From the listing below, pull each line that includes "white".

> [SOURCE INFORMATION]
+++++
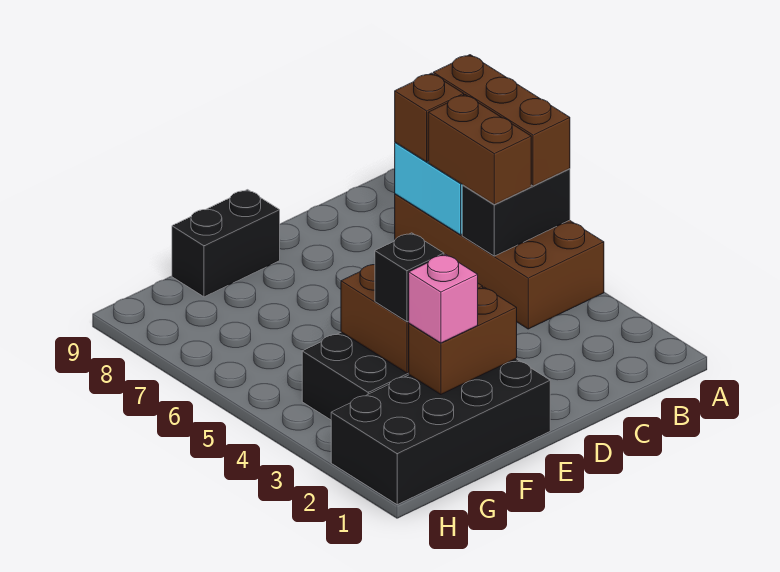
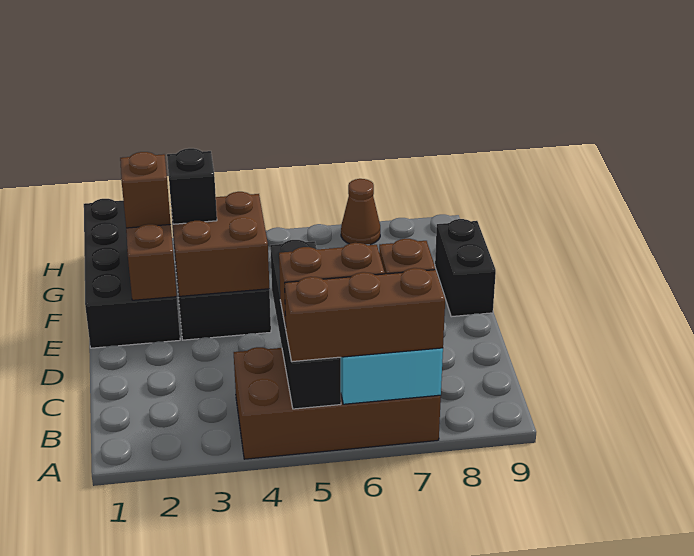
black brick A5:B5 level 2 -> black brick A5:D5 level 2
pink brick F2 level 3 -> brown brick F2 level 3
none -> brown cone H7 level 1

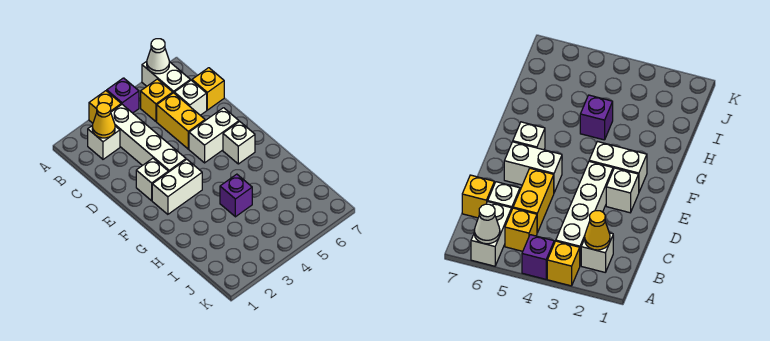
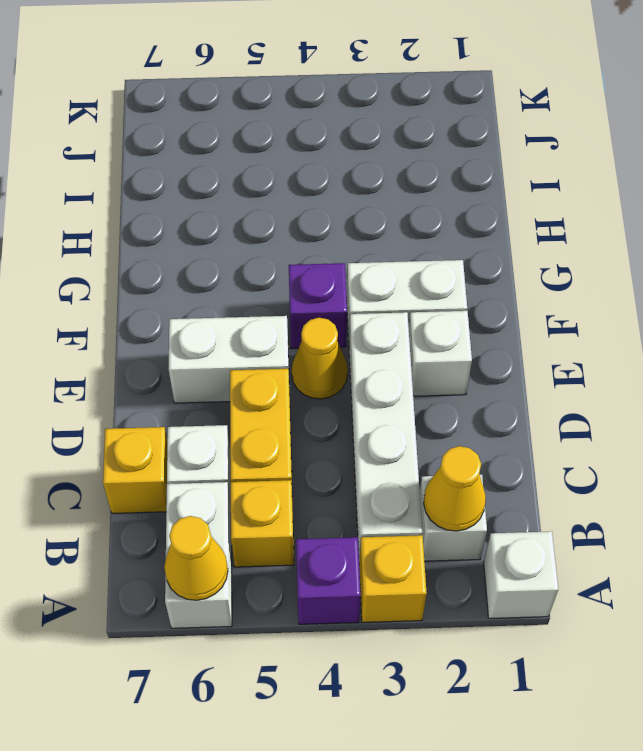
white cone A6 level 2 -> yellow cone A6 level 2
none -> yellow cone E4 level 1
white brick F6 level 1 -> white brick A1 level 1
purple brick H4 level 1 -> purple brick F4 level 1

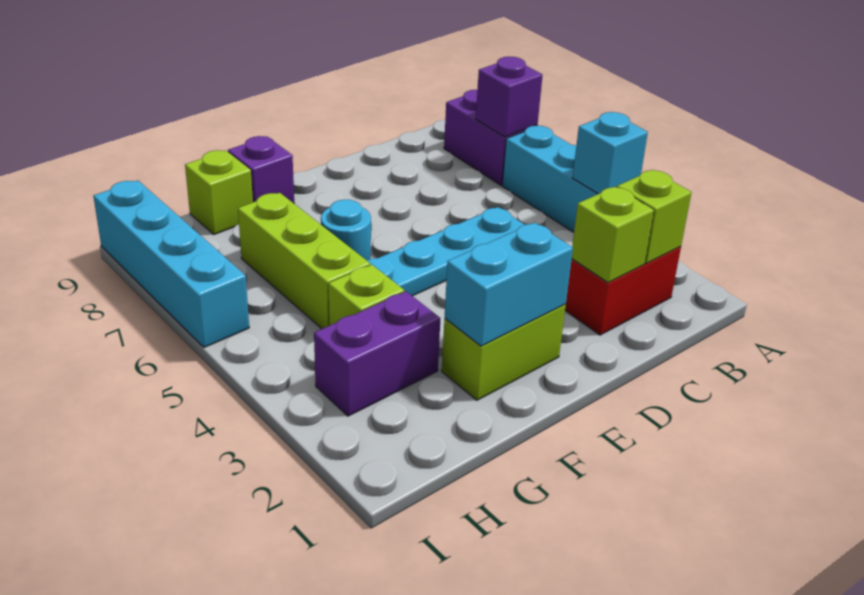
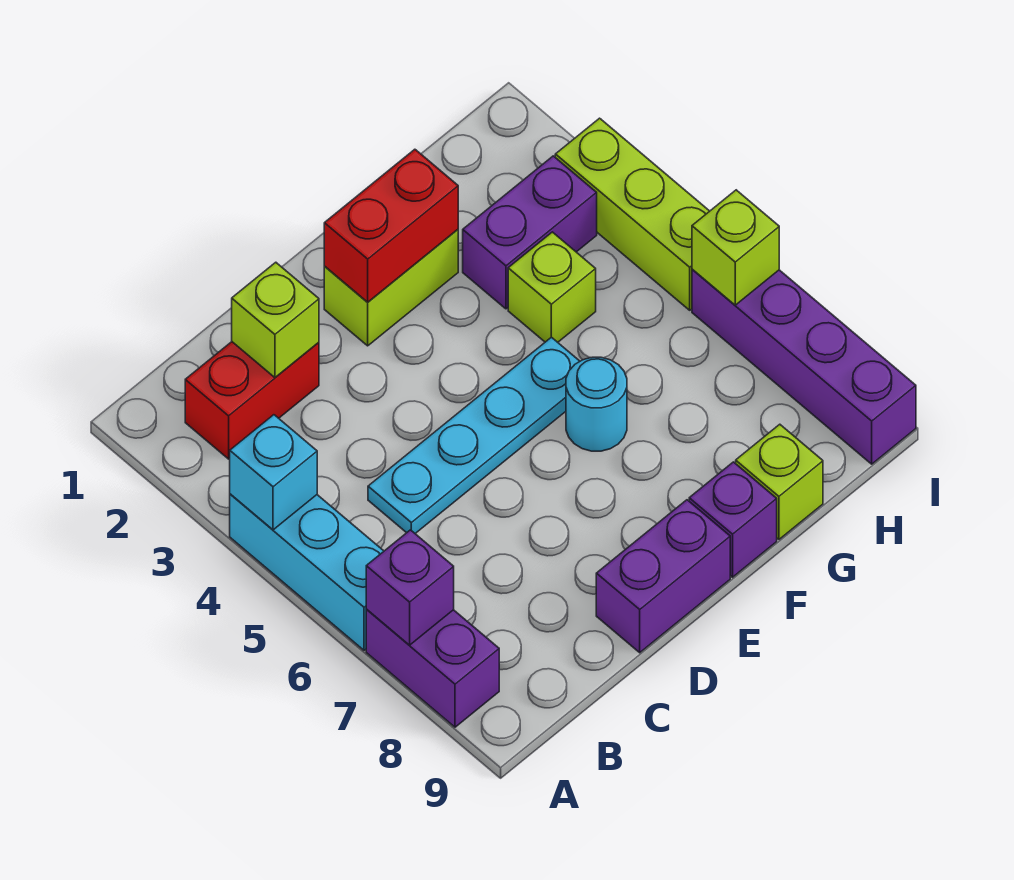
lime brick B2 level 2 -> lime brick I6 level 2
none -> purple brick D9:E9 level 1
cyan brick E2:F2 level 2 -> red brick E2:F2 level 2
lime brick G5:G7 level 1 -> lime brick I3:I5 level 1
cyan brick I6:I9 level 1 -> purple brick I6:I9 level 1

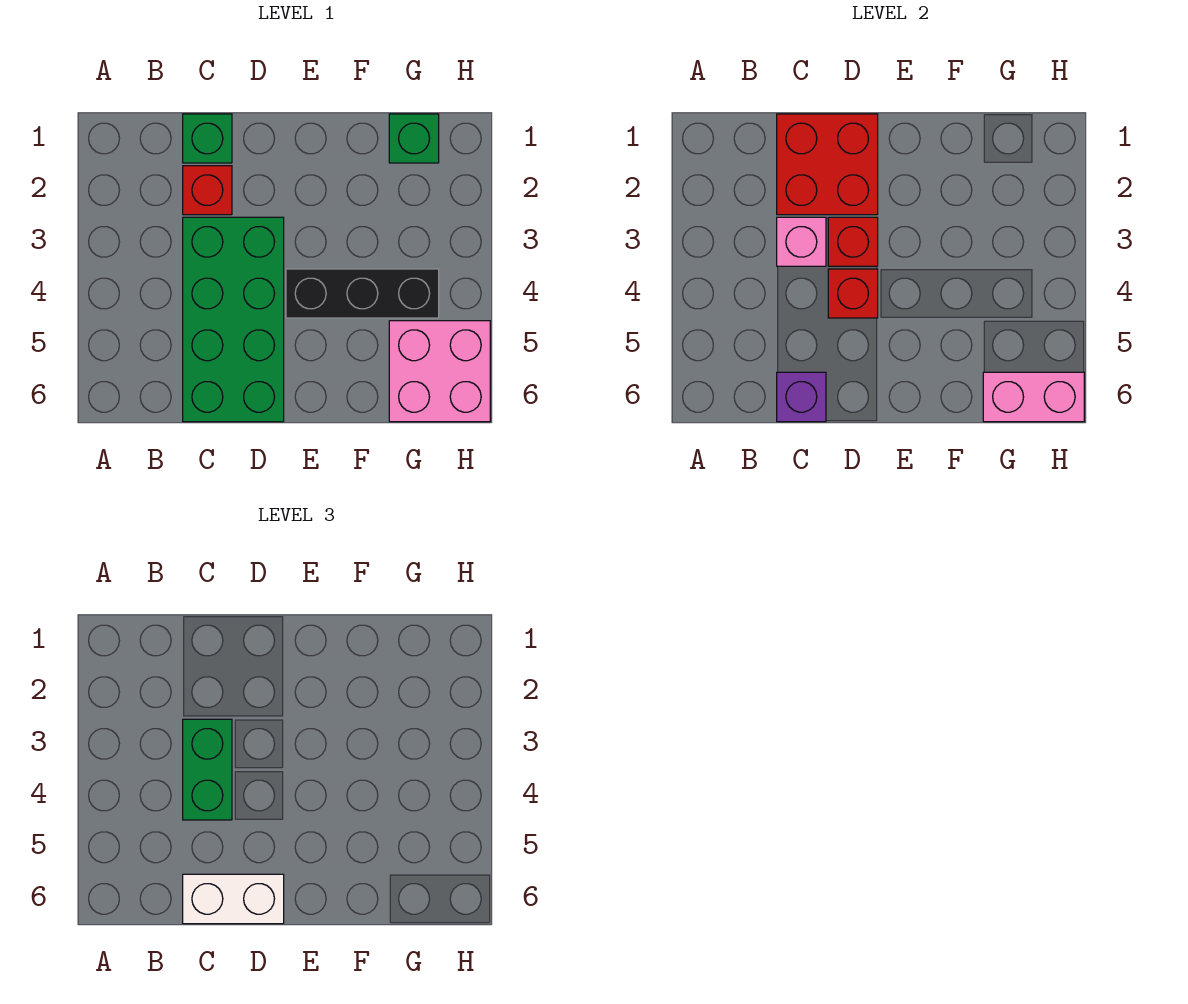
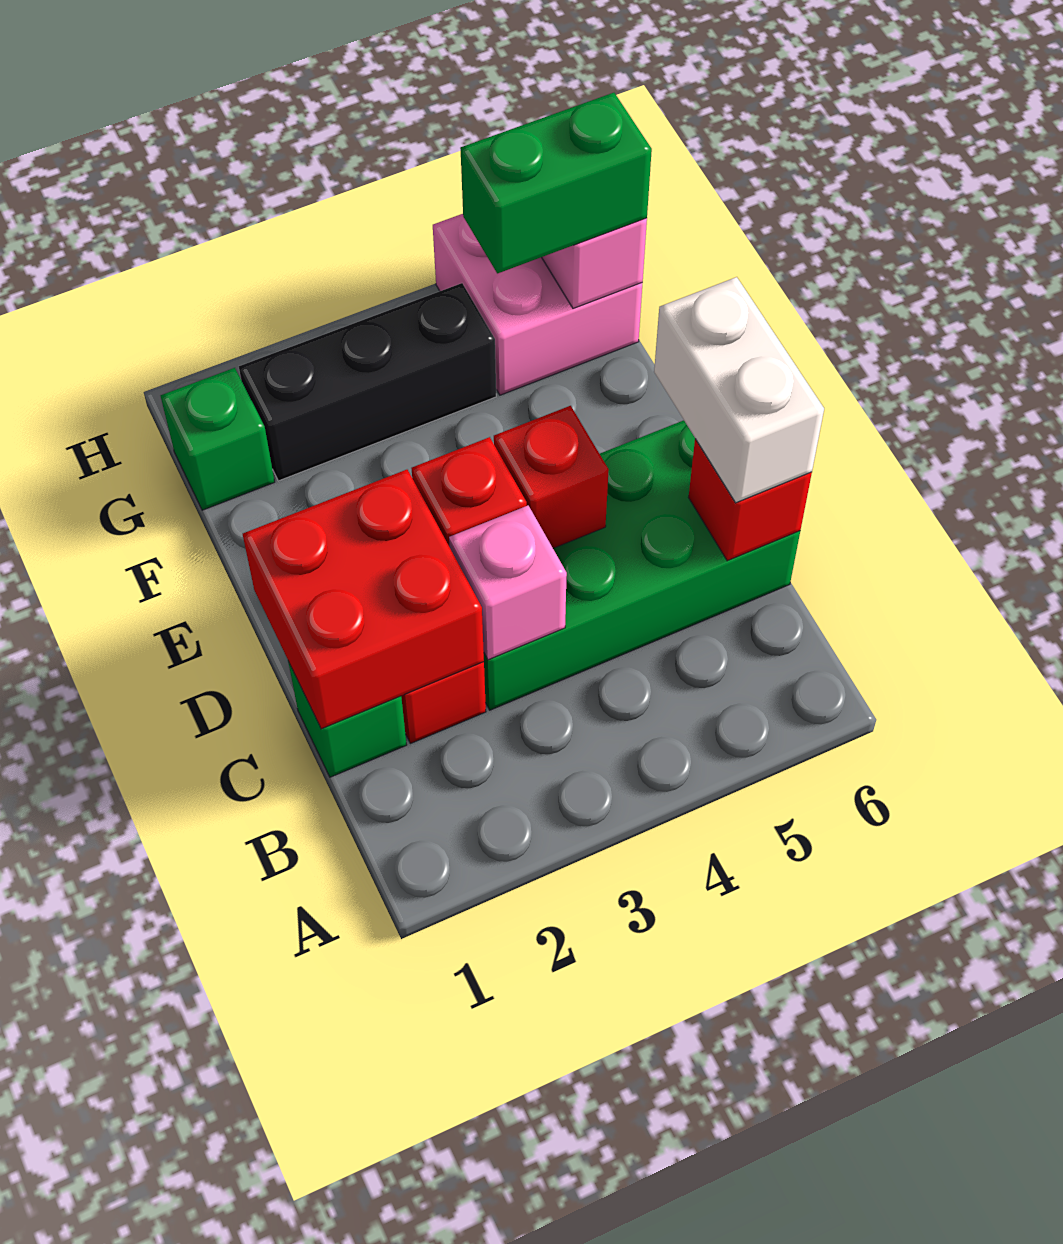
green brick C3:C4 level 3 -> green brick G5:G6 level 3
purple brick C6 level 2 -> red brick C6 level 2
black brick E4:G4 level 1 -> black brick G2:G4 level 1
+++++
> [EXERCISE ANSWER]
white cone A6 level 2 -> yellow cone A6 level 2
white brick F6 level 1 -> white brick A1 level 1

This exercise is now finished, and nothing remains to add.